==== Data
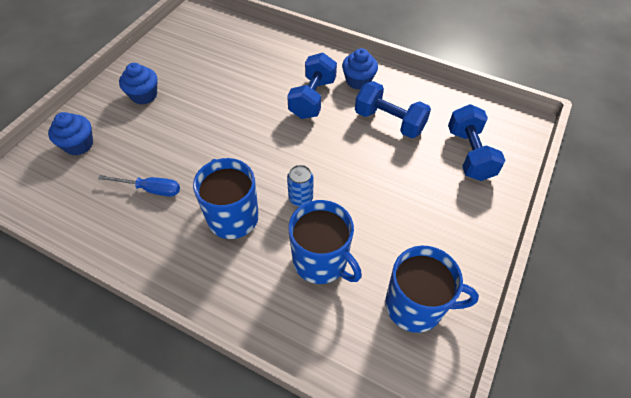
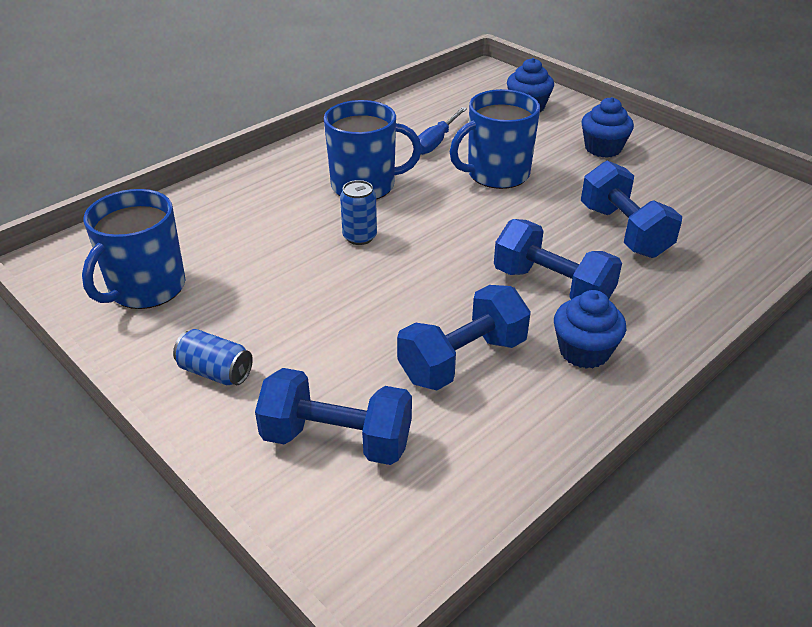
camera: 110 degrees right, 15 degrees down
(246, 77) = (624, 231): none -> blue dumbbell
(321, 261) = (259, 233): blue mug -> blue mug (496, 174)
(461, 224) = (215, 372): none -> blue can

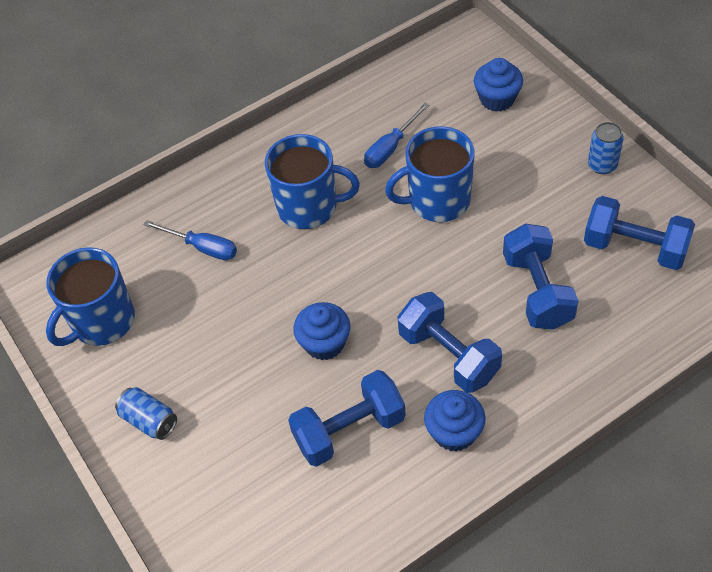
camera: 15 degrees right, 15 degrees up
(255, 222) = (202, 247): none -> blue screwdriver
(337, 440) = (233, 499): blue dumbbell -> blue dumbbell (634, 248)
(359, 237) = (291, 276): blue can -> blue can (602, 165)
(603, 148) = (555, 170): blue cupcake -> blue cupcake (324, 343)

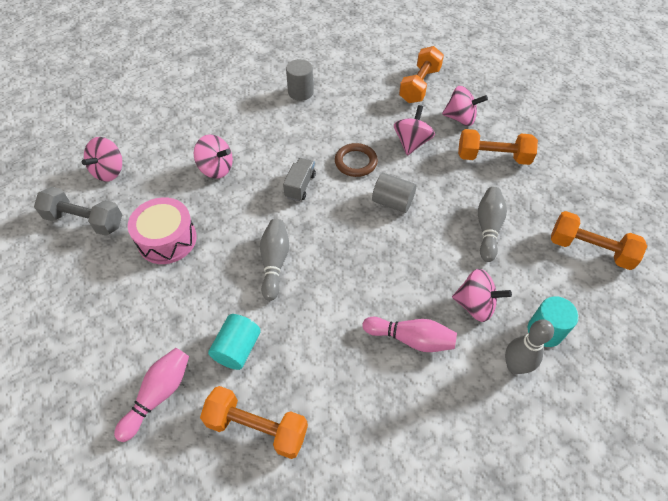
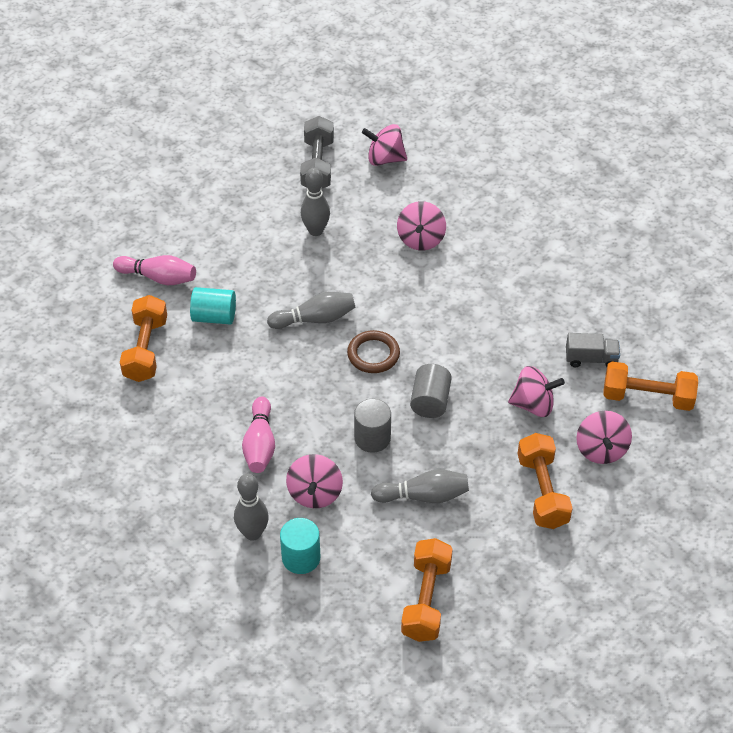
camera: 75 degrees right, 5 degrees down
(167, 239) = (316, 231): pink drum -> grey bowling pin
(300, 92) = (576, 280): grey cylinder -> grey cylinder (372, 438)
(300, 186) = (423, 315): grey truck -> grey truck (591, 359)
(356, 162) = (479, 357): brown ring -> brown ring (373, 354)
========
Task brief:
Output the entries above verbatim. Omit the images.

Solution to the exercise:
camera: 110 degrees right, 15 degrees down
(246, 77) = (624, 231): none -> blue dumbbell
(321, 261) = (259, 233): blue mug -> blue mug (496, 174)
(461, 224) = (215, 372): none -> blue can

camera: 15 degrees right, 15 degrees up
(255, 222) = (202, 247): none -> blue screwdriver
(337, 440) = (233, 499): blue dumbbell -> blue dumbbell (634, 248)
(359, 237) = (291, 276): blue can -> blue can (602, 165)
(603, 148) = (555, 170): blue cupcake -> blue cupcake (324, 343)

camera: 75 degrees right, 5 degrees down
(167, 239) = (316, 231): pink drum -> grey bowling pin
(300, 92) = (576, 280): grey cylinder -> grey cylinder (372, 438)
(300, 186) = (423, 315): grey truck -> grey truck (591, 359)
(356, 162) = (479, 357): brown ring -> brown ring (373, 354)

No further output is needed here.